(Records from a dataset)
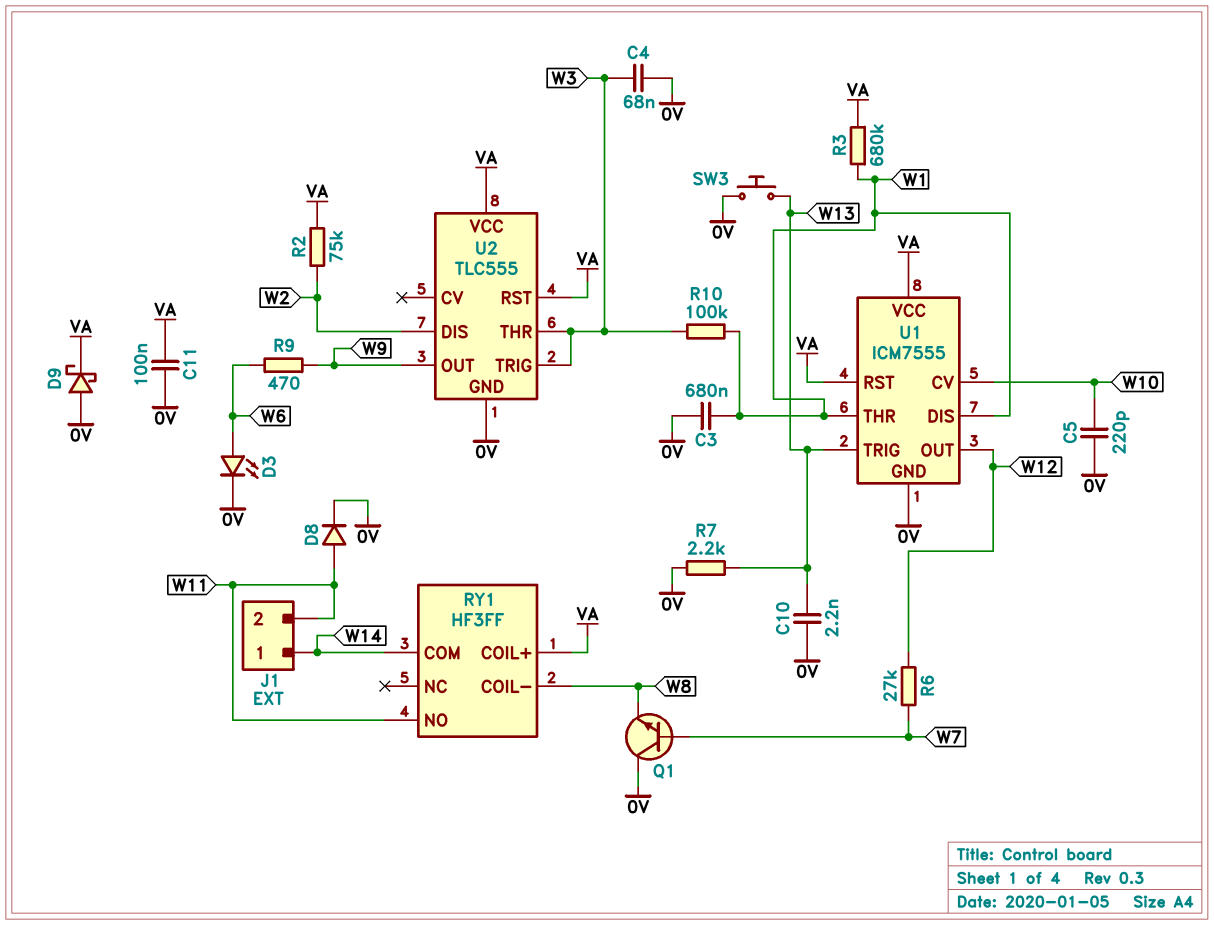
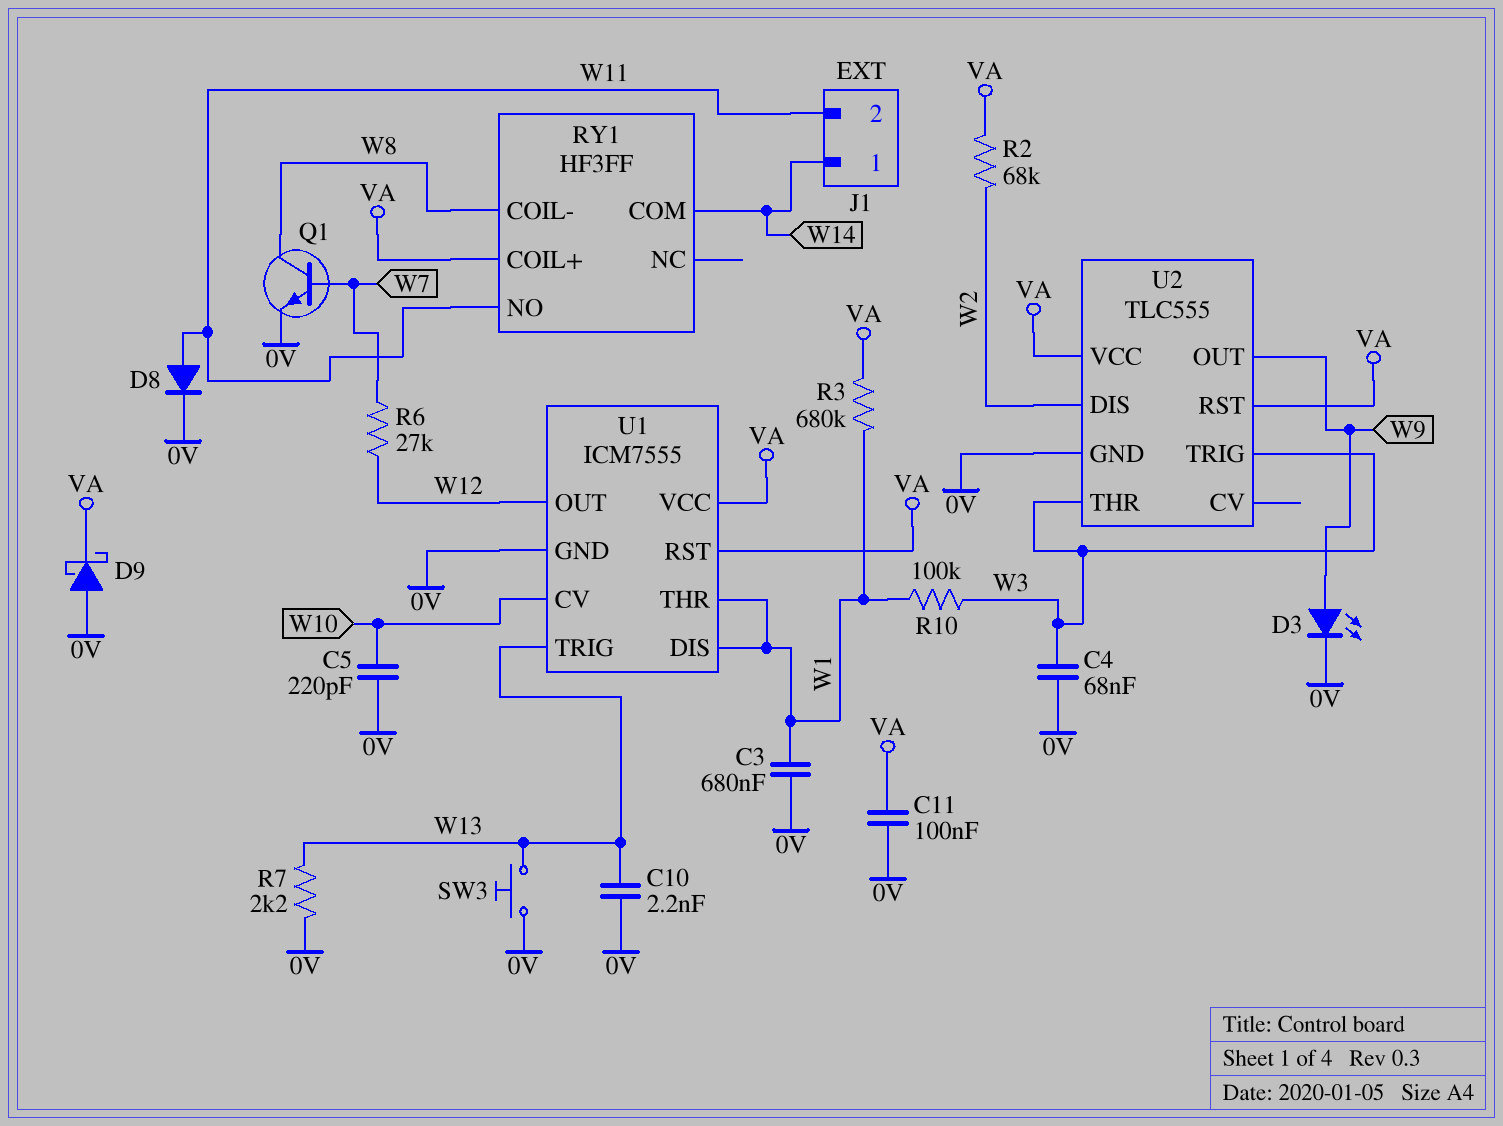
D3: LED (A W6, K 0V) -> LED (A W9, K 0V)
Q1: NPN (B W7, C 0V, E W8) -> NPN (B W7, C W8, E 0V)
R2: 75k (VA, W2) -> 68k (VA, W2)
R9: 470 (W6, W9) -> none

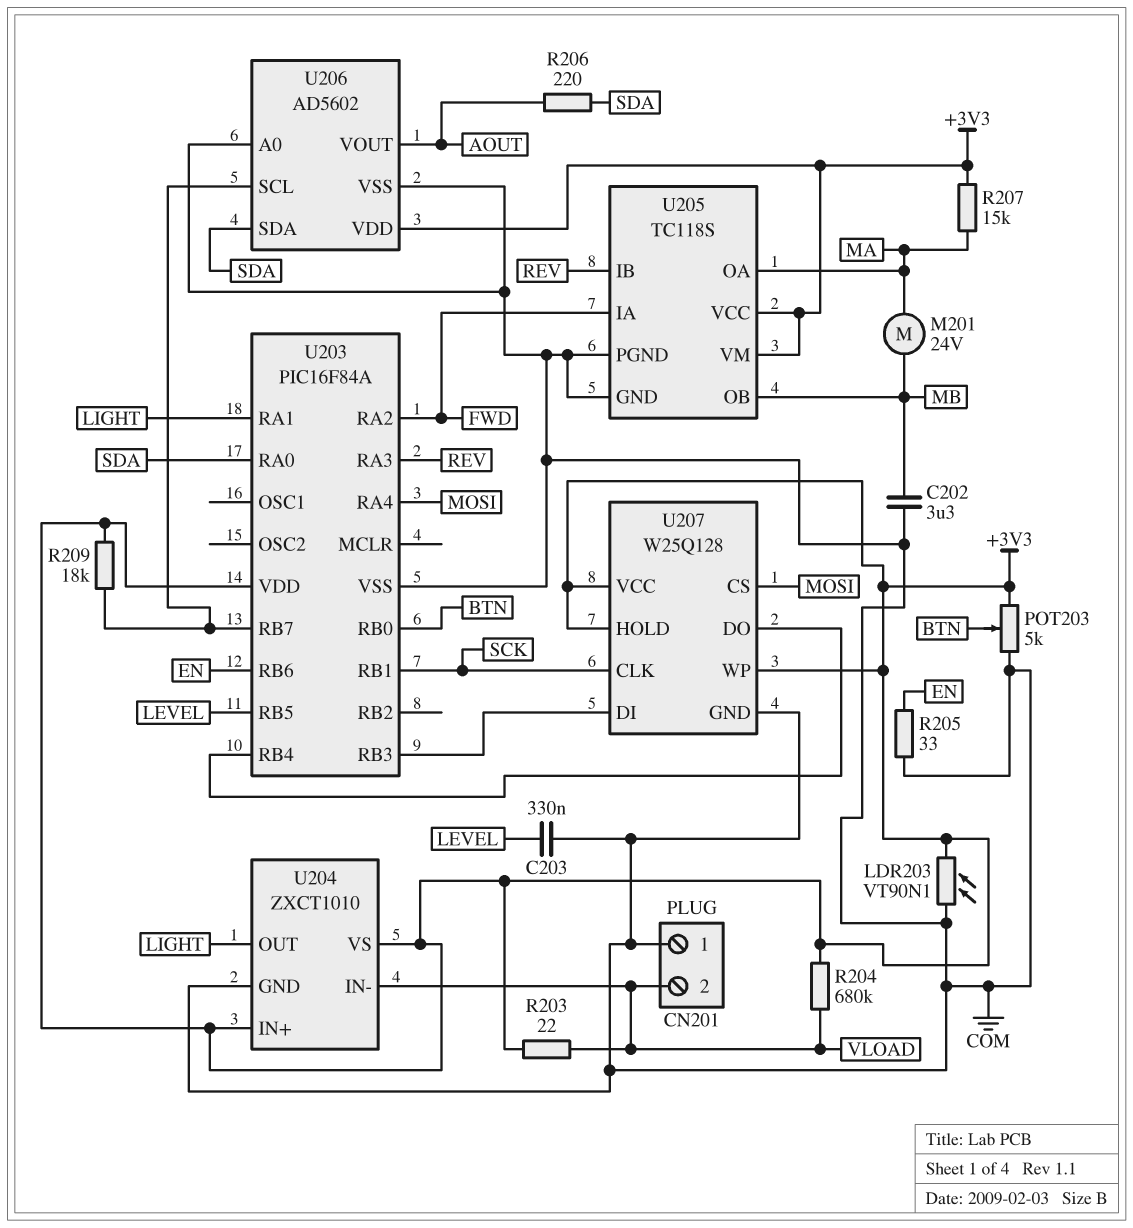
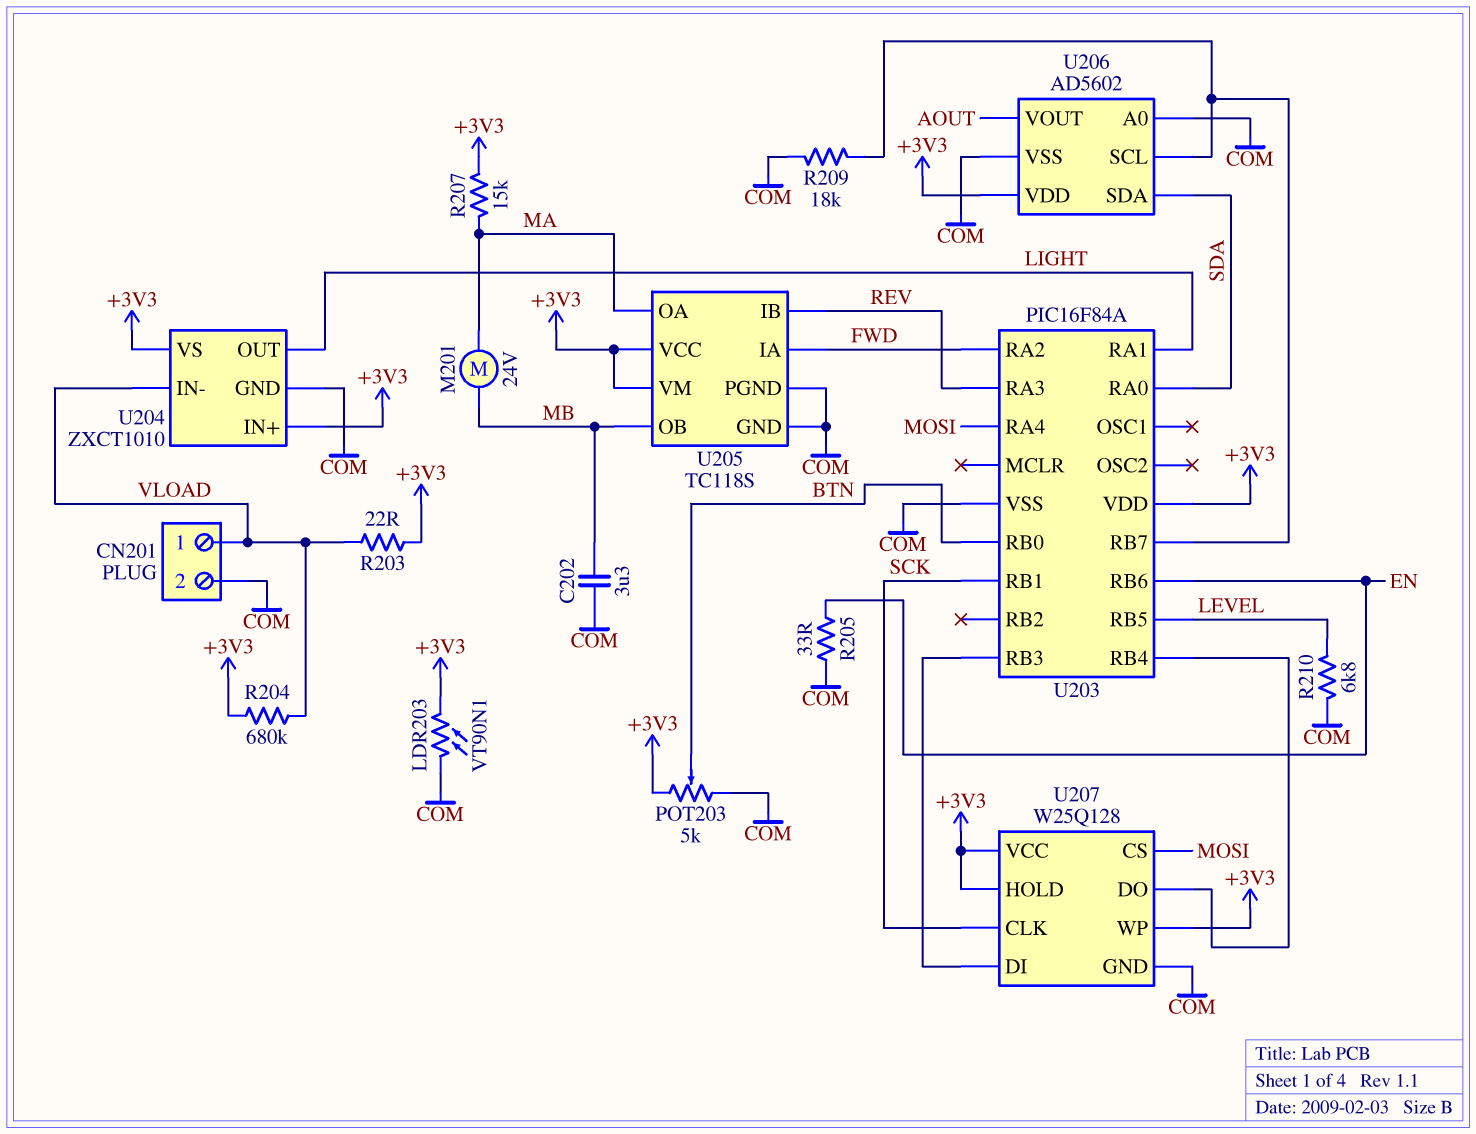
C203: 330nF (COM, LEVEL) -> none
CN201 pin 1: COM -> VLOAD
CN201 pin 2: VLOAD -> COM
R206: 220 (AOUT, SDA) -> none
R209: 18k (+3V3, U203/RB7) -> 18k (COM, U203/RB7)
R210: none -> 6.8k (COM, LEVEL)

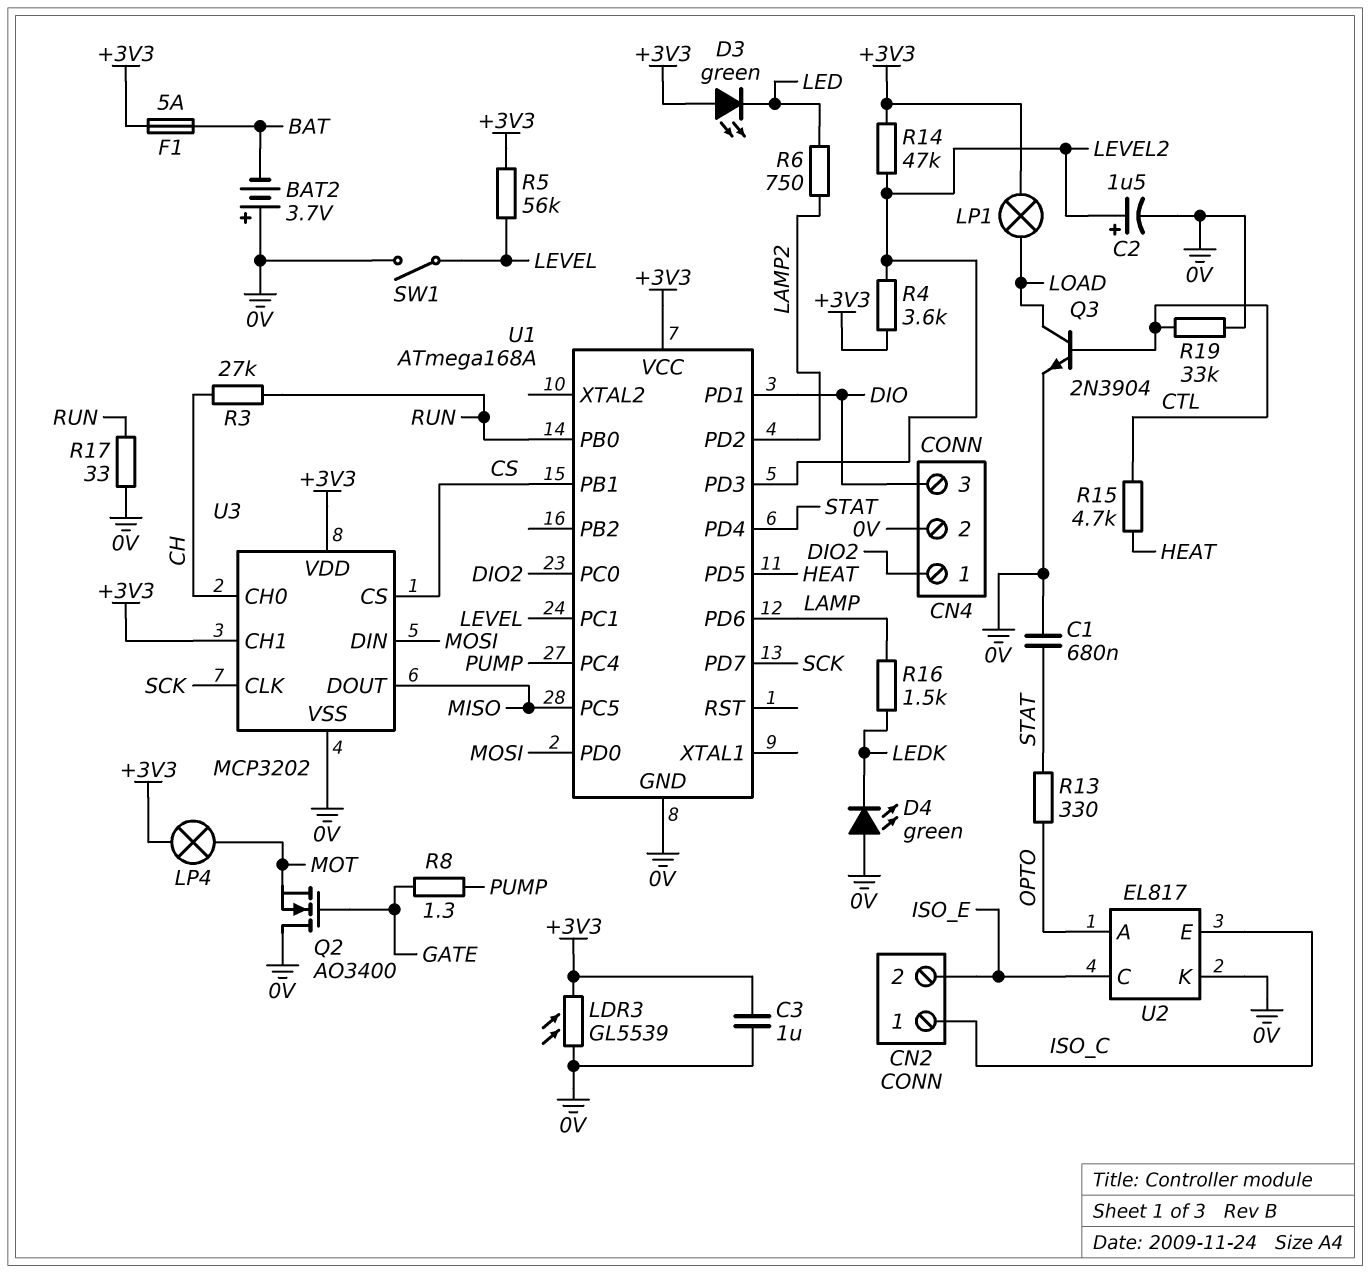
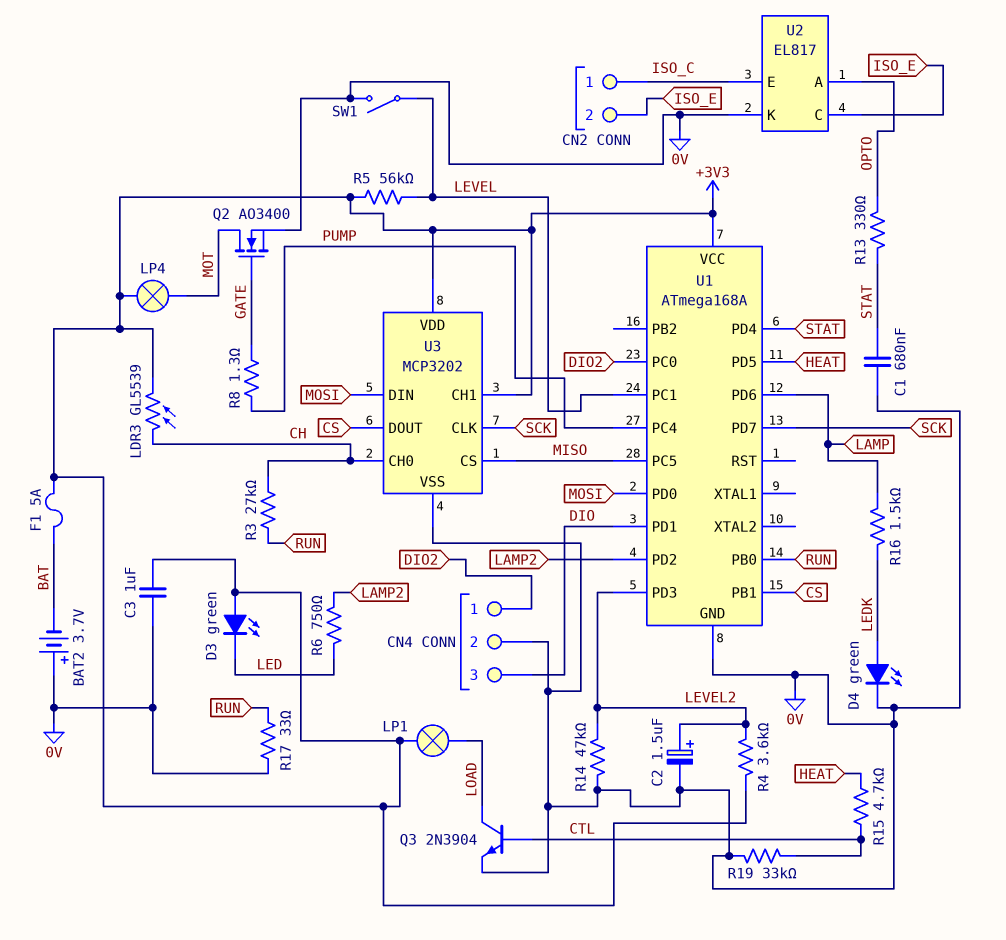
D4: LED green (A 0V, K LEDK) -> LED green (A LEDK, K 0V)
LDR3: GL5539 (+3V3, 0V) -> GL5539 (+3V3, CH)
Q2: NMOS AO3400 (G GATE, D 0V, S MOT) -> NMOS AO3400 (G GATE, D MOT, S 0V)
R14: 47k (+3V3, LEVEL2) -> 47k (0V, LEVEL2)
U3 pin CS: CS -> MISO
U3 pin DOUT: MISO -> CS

--- Action item ---
Copy each line above that contains the word "none".

--- Result ---
R9: 470 (W6, W9) -> none
C203: 330nF (COM, LEVEL) -> none
R206: 220 (AOUT, SDA) -> none
R210: none -> 6.8k (COM, LEVEL)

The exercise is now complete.